**Instructions to follow**
All lines in the records below with the word "degrees" must be returned.

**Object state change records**
'''
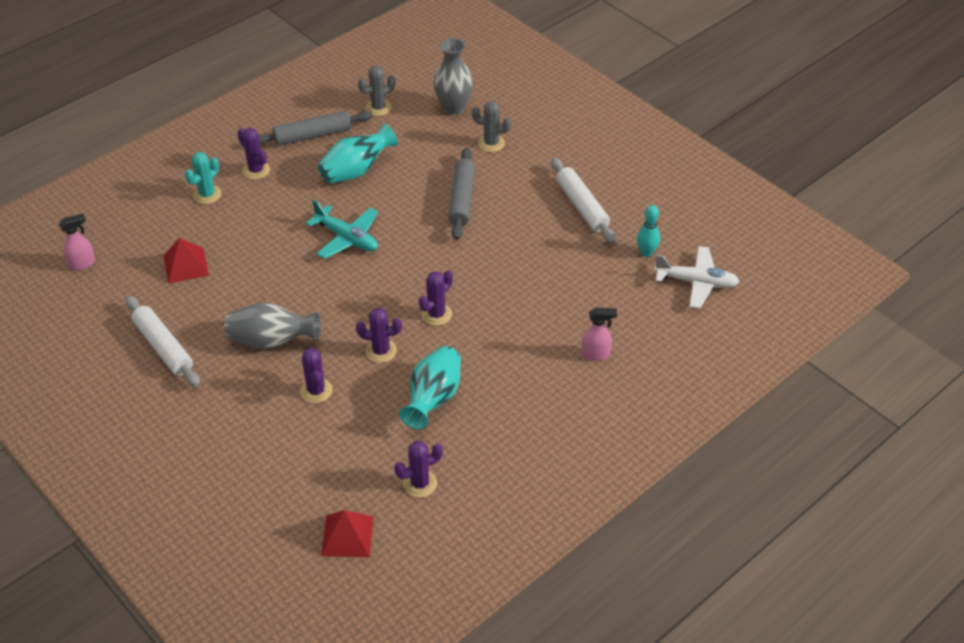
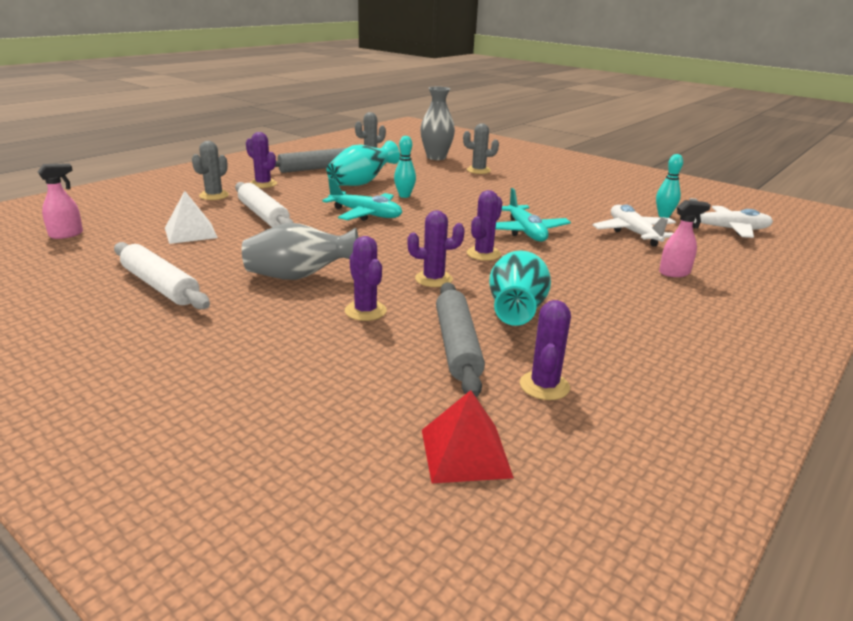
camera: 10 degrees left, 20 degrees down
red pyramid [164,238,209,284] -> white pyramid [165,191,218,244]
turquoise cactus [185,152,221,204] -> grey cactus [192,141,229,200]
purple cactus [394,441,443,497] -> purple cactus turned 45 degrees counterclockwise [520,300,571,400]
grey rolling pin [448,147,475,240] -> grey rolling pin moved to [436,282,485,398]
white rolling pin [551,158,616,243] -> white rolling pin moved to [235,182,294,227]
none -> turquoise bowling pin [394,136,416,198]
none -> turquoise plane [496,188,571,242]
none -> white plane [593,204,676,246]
'''
**Exercise solution**
camera: 10 degrees left, 20 degrees down
purple cactus [394,441,443,497] -> purple cactus turned 45 degrees counterclockwise [520,300,571,400]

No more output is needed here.